------ Given data ------
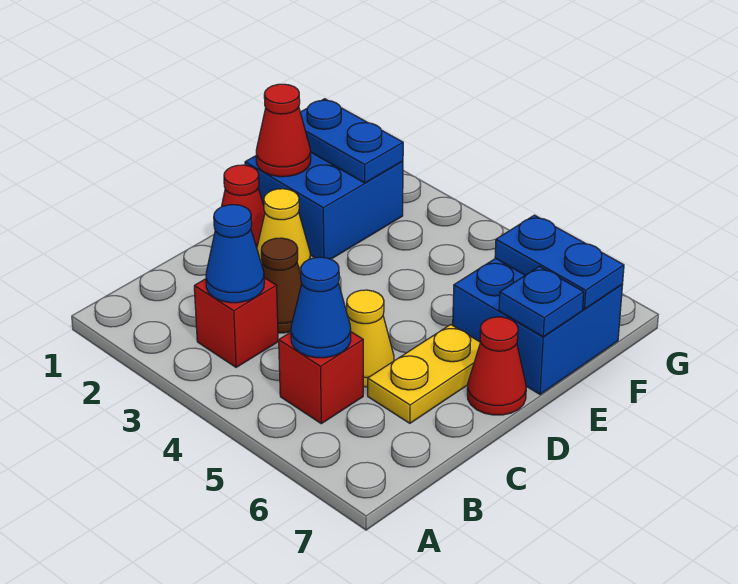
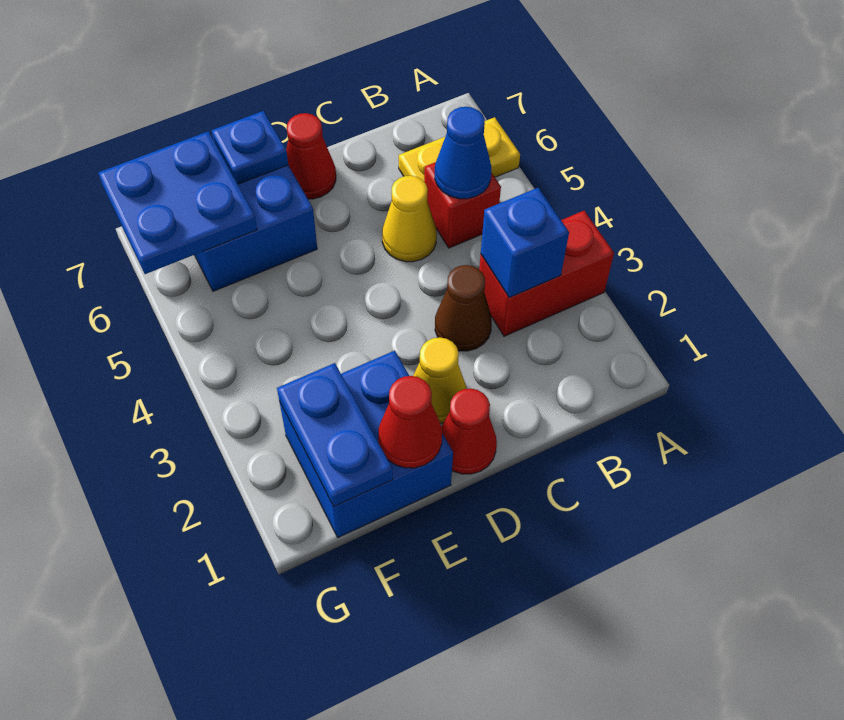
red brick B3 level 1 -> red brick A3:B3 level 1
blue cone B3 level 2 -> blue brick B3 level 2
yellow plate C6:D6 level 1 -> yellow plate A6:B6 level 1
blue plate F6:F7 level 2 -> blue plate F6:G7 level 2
------
- **Task item**: All of the lines above should be retyped precisely, apart from the pictures.

- **Expected answer**:
red brick B3 level 1 -> red brick A3:B3 level 1
blue cone B3 level 2 -> blue brick B3 level 2
yellow plate C6:D6 level 1 -> yellow plate A6:B6 level 1
blue plate F6:F7 level 2 -> blue plate F6:G7 level 2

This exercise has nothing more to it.